__THE TASK__: The data below holds a line containing "camera: 85 degrees left, 5 degrees down" and a line containing "(427, 656) = (980, 365): orange"; please quote exactly those two lines and every line between them, and nothing else.

__EXTRACTED DATA__:
= Beginning of Section =

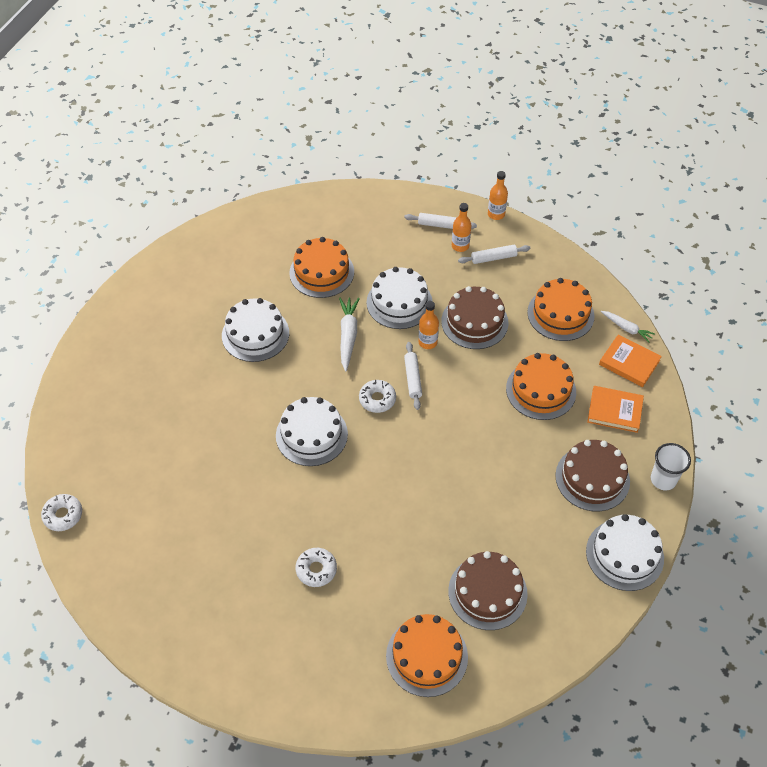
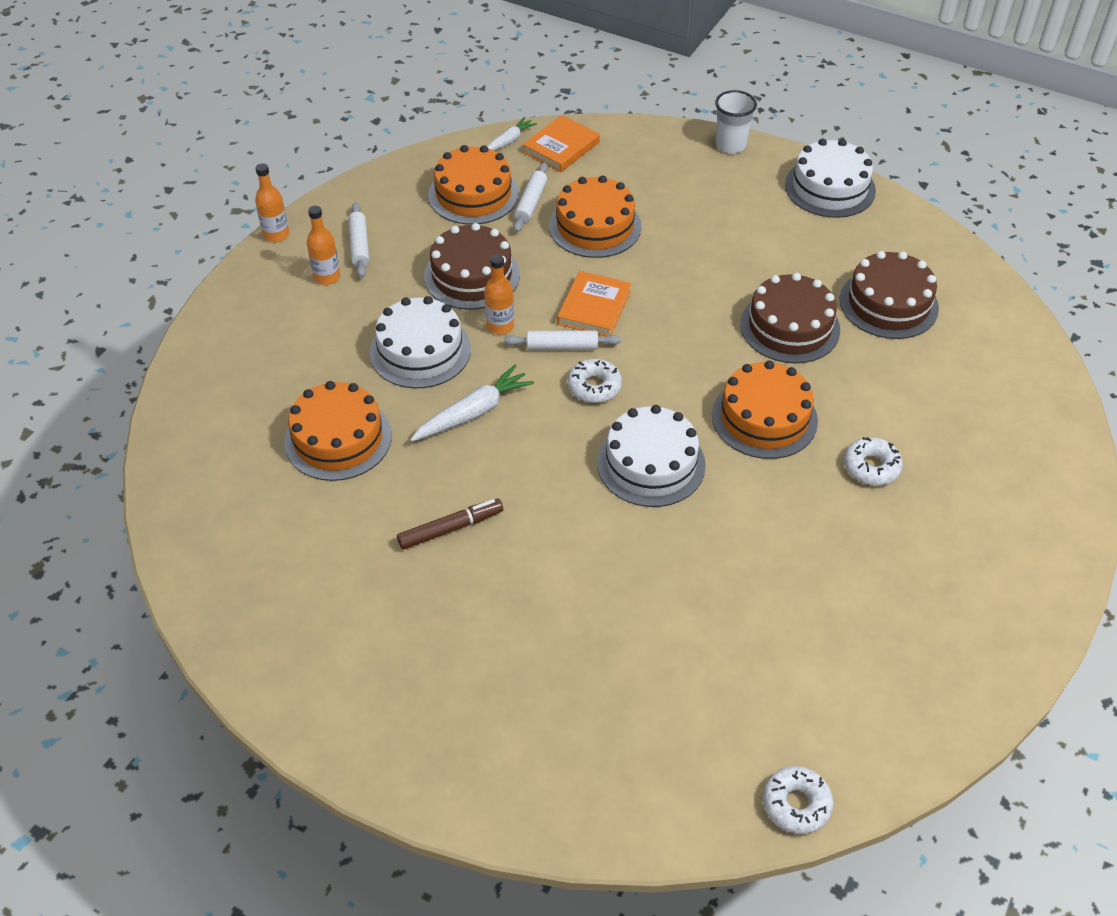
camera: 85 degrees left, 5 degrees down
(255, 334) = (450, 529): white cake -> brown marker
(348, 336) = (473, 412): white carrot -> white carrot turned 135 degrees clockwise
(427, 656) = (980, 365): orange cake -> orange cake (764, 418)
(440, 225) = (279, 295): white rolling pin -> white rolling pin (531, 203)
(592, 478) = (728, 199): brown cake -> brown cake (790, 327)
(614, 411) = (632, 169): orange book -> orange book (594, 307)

= End of Section =
= Beginning of Section =

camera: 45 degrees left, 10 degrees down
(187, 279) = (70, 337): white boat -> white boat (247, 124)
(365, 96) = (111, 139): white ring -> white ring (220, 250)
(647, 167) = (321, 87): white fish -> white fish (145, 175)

= End of Section =

__ANSWER SPACE__:
camera: 85 degrees left, 5 degrees down
(255, 334) = (450, 529): white cake -> brown marker
(348, 336) = (473, 412): white carrot -> white carrot turned 135 degrees clockwise
(427, 656) = (980, 365): orange cake -> orange cake (764, 418)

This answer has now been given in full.